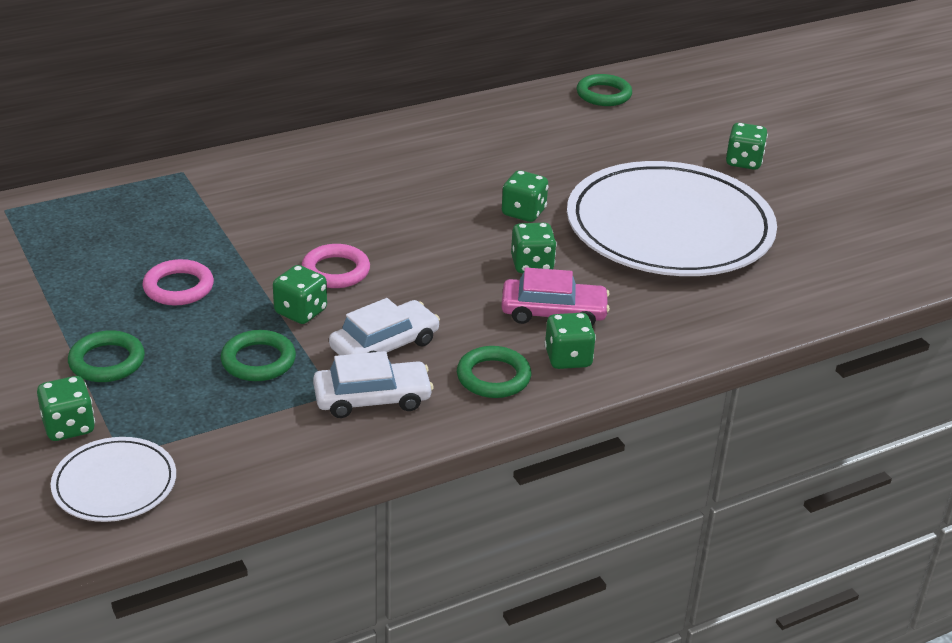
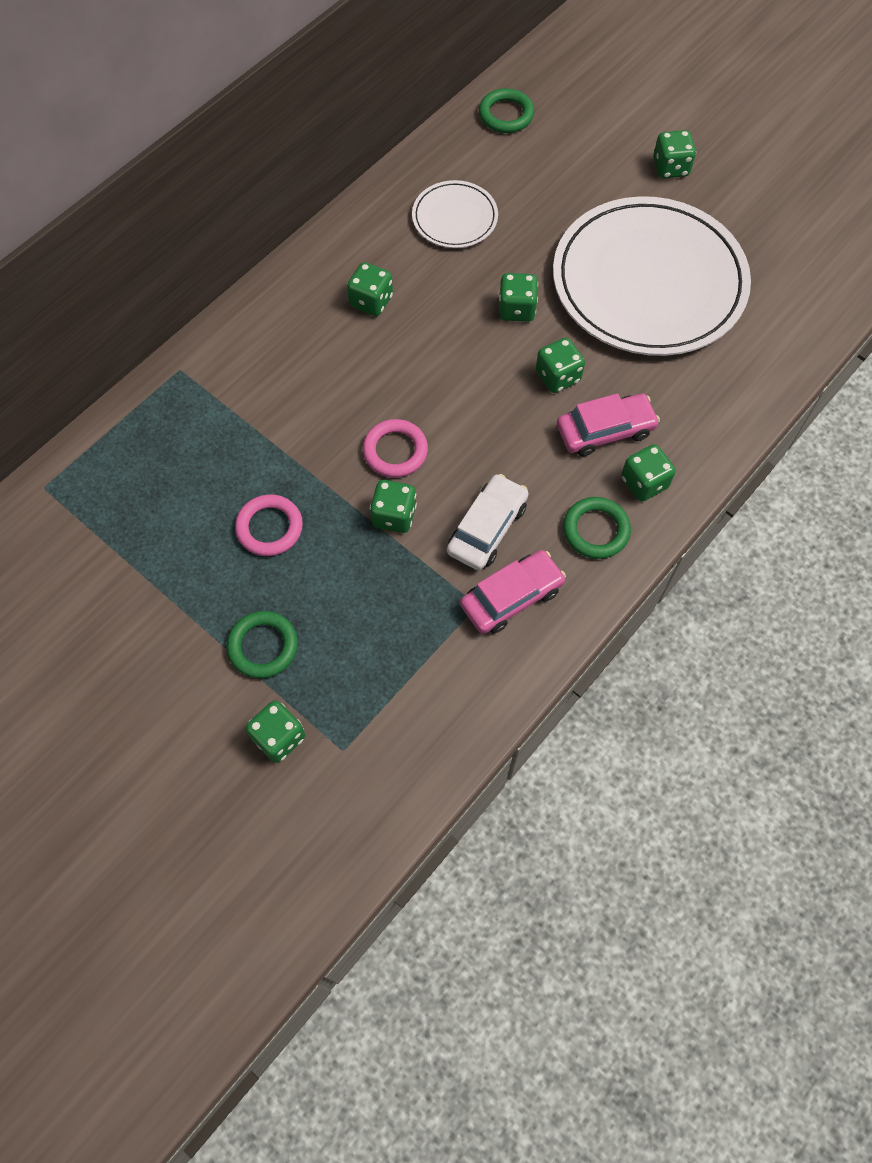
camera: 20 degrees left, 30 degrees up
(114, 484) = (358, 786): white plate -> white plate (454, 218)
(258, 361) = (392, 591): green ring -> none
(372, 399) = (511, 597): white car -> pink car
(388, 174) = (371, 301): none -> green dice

#####

• What you should do
The records, exactly as written but without images, should be returned.

• Finished task
camera: 20 degrees left, 30 degrees up
(114, 484) = (358, 786): white plate -> white plate (454, 218)
(258, 361) = (392, 591): green ring -> none
(372, 399) = (511, 597): white car -> pink car
(388, 174) = (371, 301): none -> green dice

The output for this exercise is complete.